[Collected data]

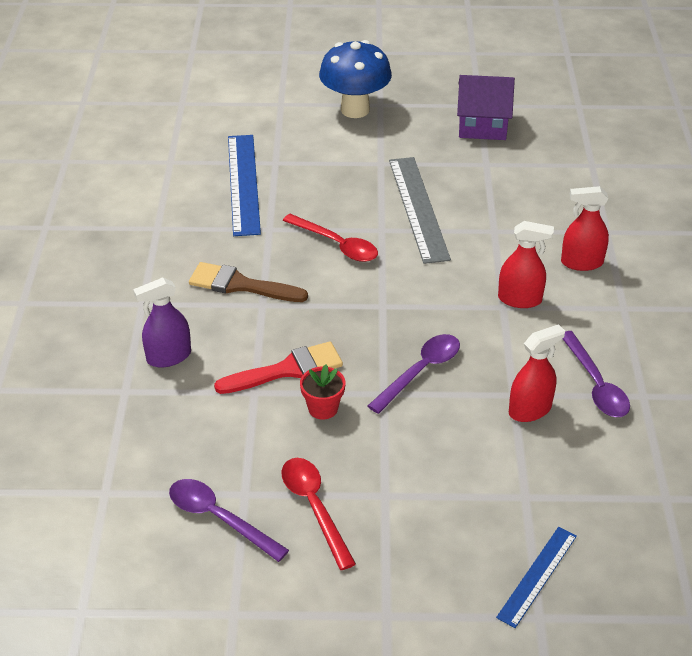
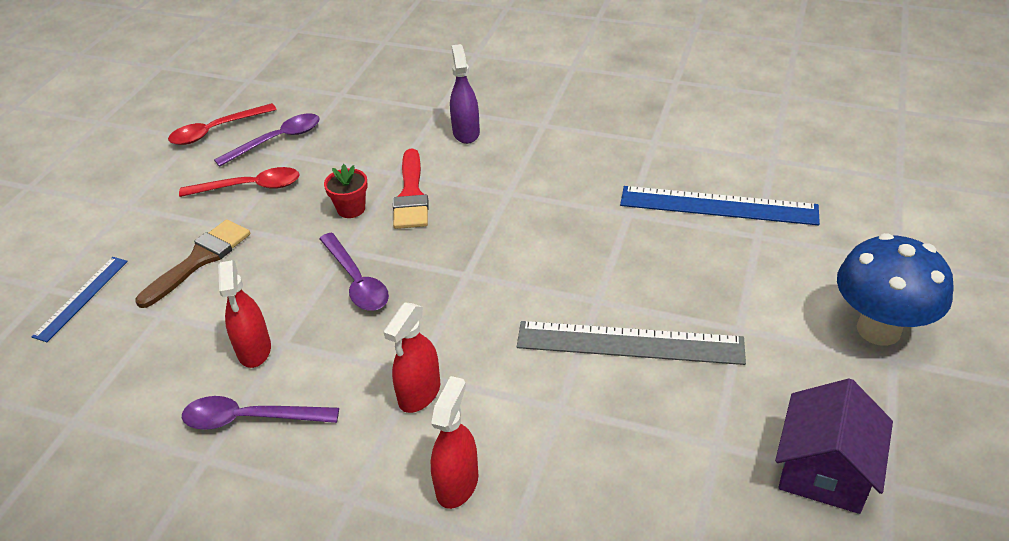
camera: 110 degrees right, 0 degrees up
(240, 285) = (543, 183): brown brush -> brown brush (200, 260)
(336, 245) = (582, 258): red spoon -> red spoon (216, 130)
(537, 576) = (81, 298): blue ruler -> blue ruler turned 60 degrees clockwise

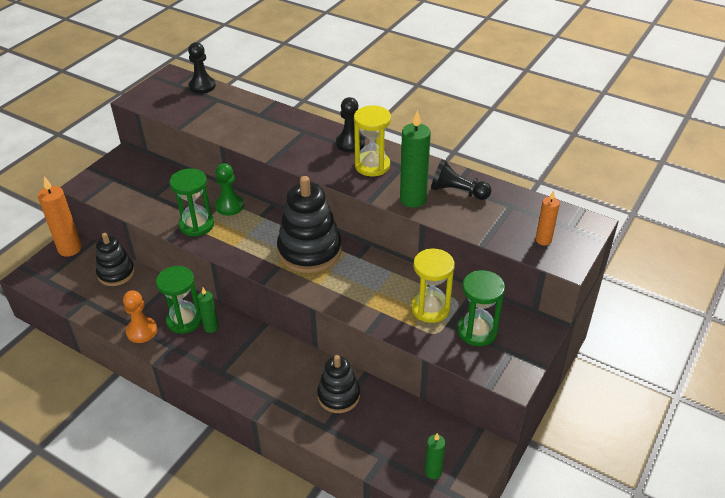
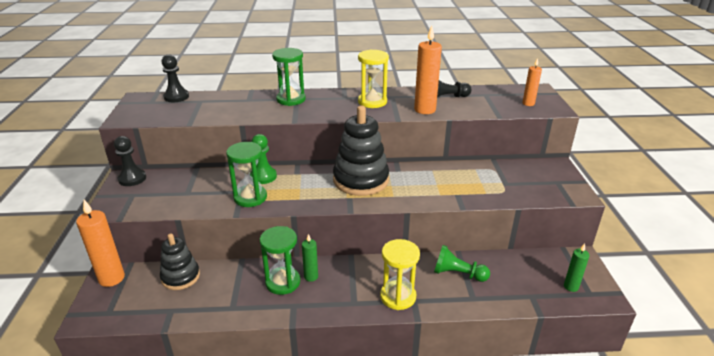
camera: 35 degrees left, 10 degrees down
(142, 331) = (252, 307): orange pawn -> none
(338, 396) = (458, 274): black stacking toy -> green pawn
(350, 143) = (340, 95): black pawn -> black pawn (132, 178)
(413, 199) = (425, 110): green candle -> orange candle
(430, 308) = (482, 179): yellow hourglass -> yellow hourglass (398, 296)
(477, 331) = (525, 179): green hourglass -> green hourglass (291, 99)

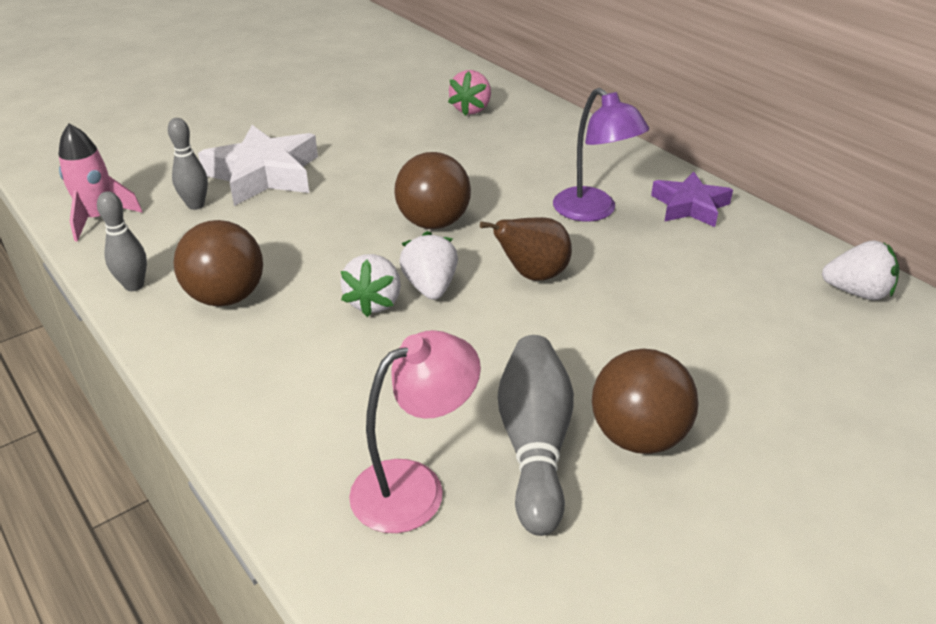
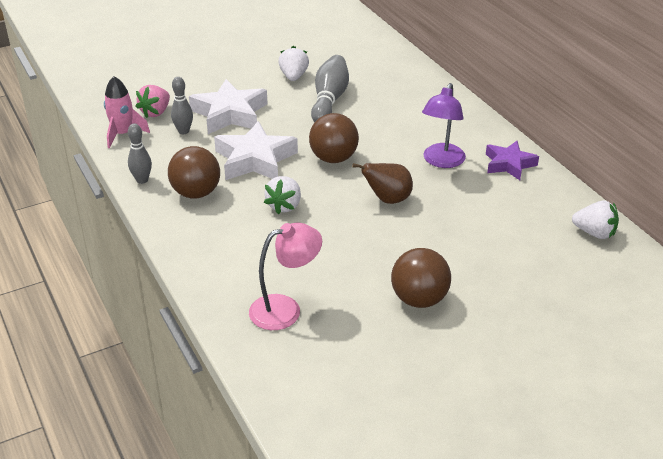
camera: 10 degrees right, 0 degrees up
(314, 236) = (255, 159): none -> white star
(430, 287) = (321, 200): white strawberry -> white strawberry (293, 76)
(471, 109) = (381, 77): pink strawberry -> pink strawberry (156, 112)
(534, 445) = (358, 297): grey bowling pin -> grey bowling pin (329, 100)
(593, 211) = (441, 161): purple lamp -> purple lamp turned 45 degrees clockwise

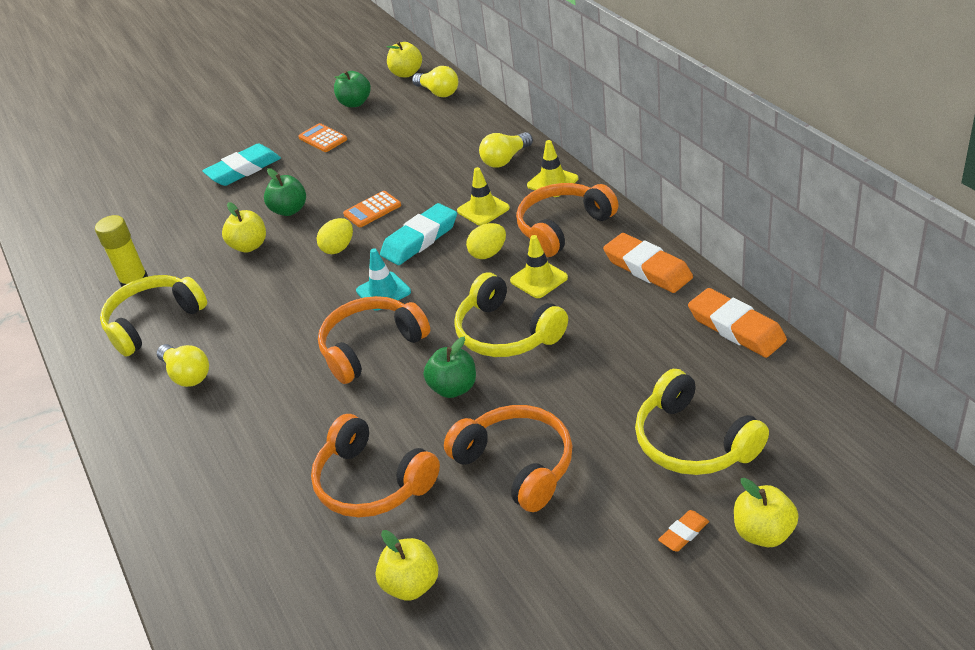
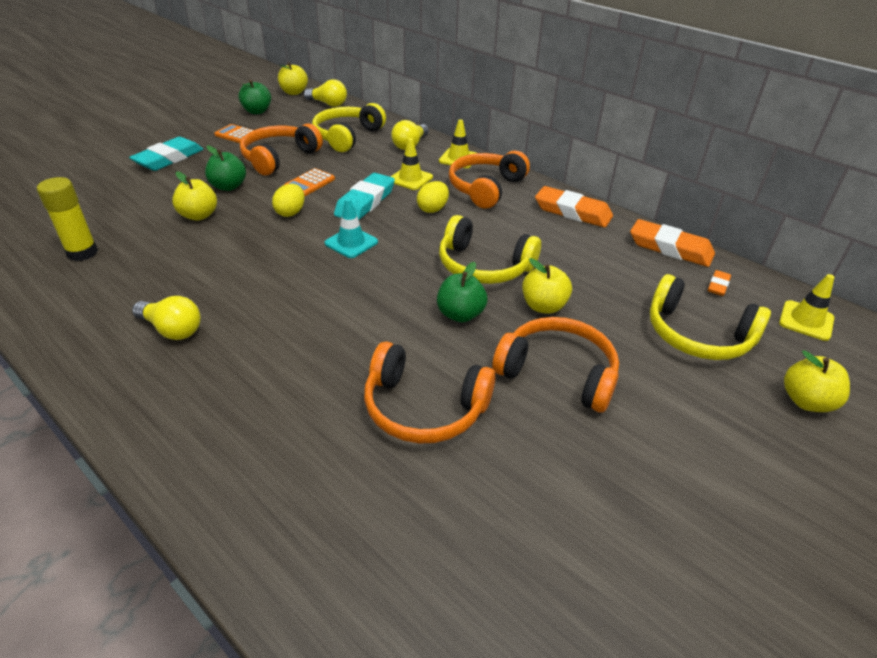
camera: 25 degrees left, 0 degrees up
(153, 322) = (115, 285): yellow headphones -> yellow headphones (347, 136)
(371, 347) = (362, 288): orange headphones -> orange headphones (279, 158)
(411, 585) = (519, 504): yellow apple -> yellow apple (543, 306)
(538, 279) = (488, 225): yellow traffic cone -> yellow traffic cone (806, 321)
(683, 533) = (743, 412): orange eraser -> orange eraser (718, 285)

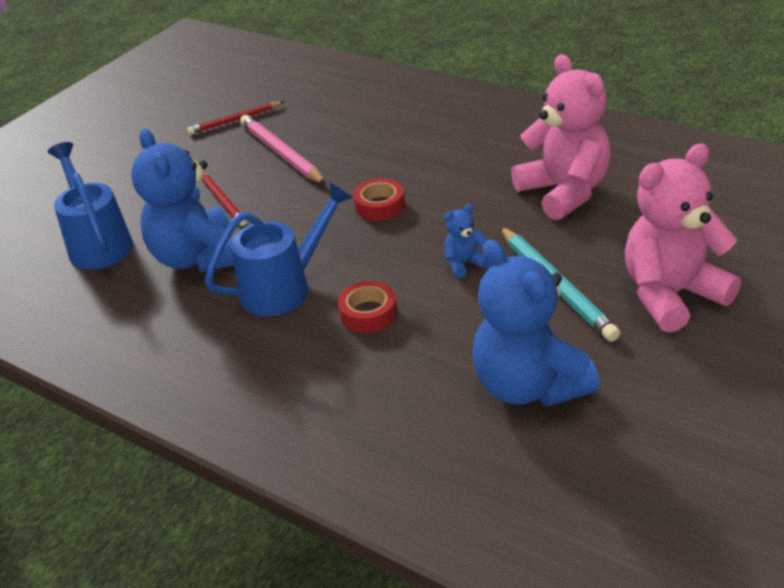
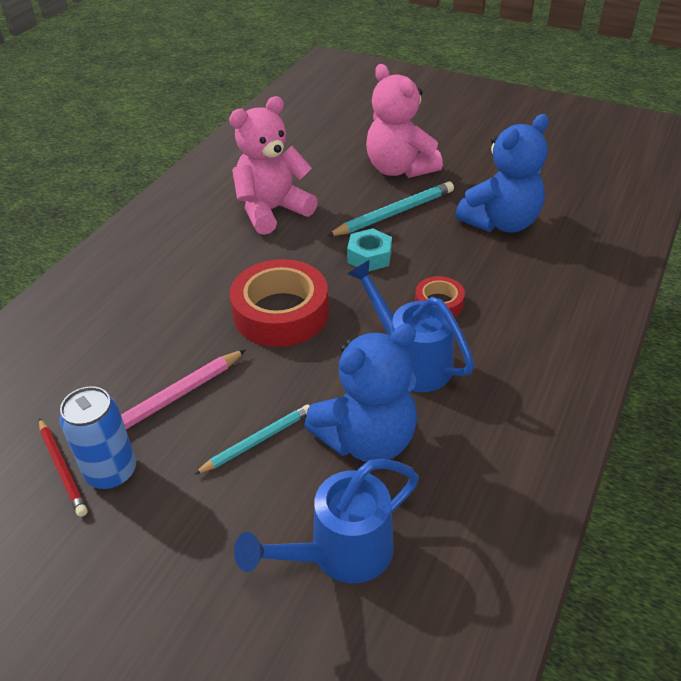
camera: 100 degrees left, 5 degrees up
(222, 139) = (111, 472): none -> blue can
(222, 201) = (257, 441): red pencil -> turquoise pencil
(379, 205) = (281, 313): red tape -> red tape, size x1.95
(464, 264) = (369, 256): blue teddy bear -> turquoise nut

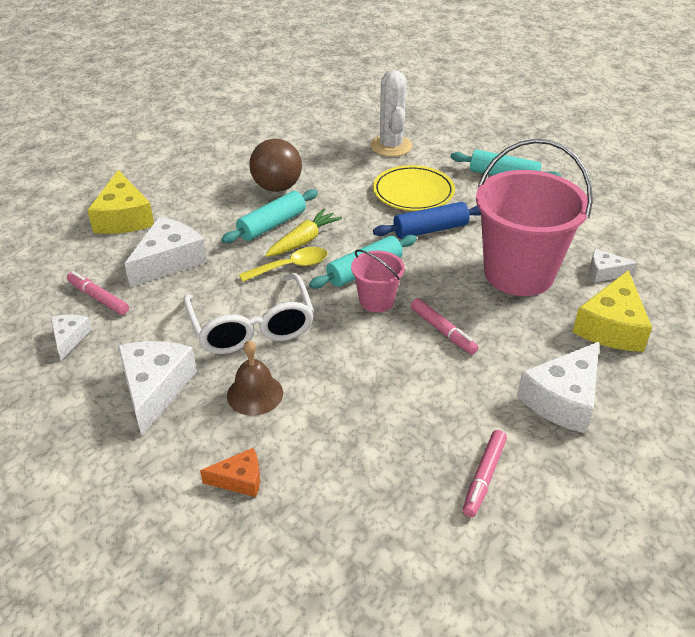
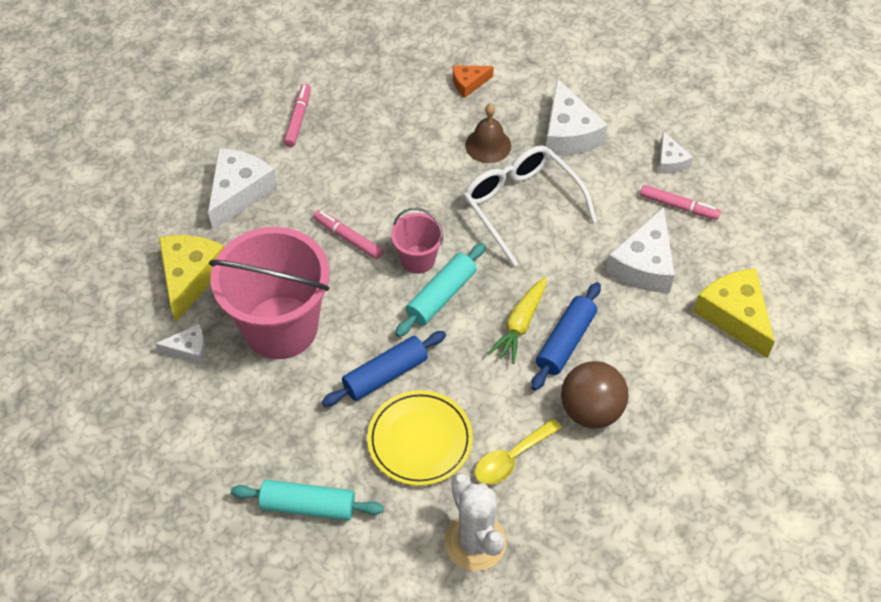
camera: 165 degrees right, 15 degrees up
(272, 225) = (565, 341): turquoise rolling pin -> blue rolling pin
(290, 267) = (518, 284): yellow spoon -> yellow spoon (512, 458)

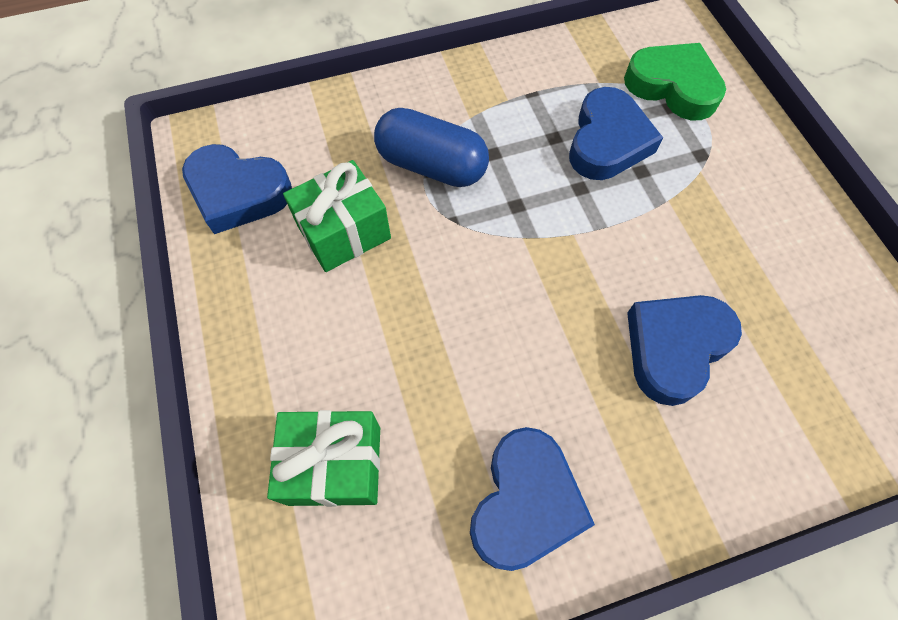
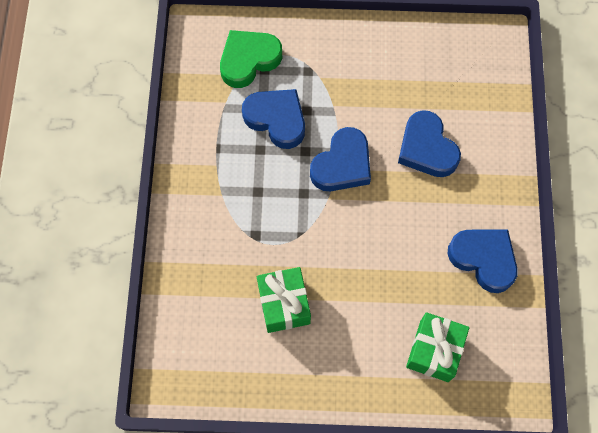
camera: 70 degrees left, 5 degrees up
(238, 193) = (225, 366): blue heart -> blue heart (342, 165)
(431, 165) = (252, 233): blue capsule -> none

* Task statement:
Return exactly the lines that begin with the one containing "(683, 533) = (743, 412): orange" and end with the final line of the data above; include no pictures.

* Response for this exercise:
(683, 533) = (743, 412): orange eraser -> orange eraser (718, 285)

camera: 100 degrees left, 5 degrees up
(222, 139) = (111, 472): none -> blue can
(222, 201) = (257, 441): red pencil -> turquoise pencil
(379, 205) = (281, 313): red tape -> red tape, size x1.95
(464, 264) = (369, 256): blue teddy bear -> turquoise nut

camera: 165 degrees right, 15 degrees up
(272, 225) = (565, 341): turquoise rolling pin -> blue rolling pin
(290, 267) = (518, 284): yellow spoon -> yellow spoon (512, 458)

camera: 70 degrees left, 5 degrees up
(238, 193) = (225, 366): blue heart -> blue heart (342, 165)
(431, 165) = (252, 233): blue capsule -> none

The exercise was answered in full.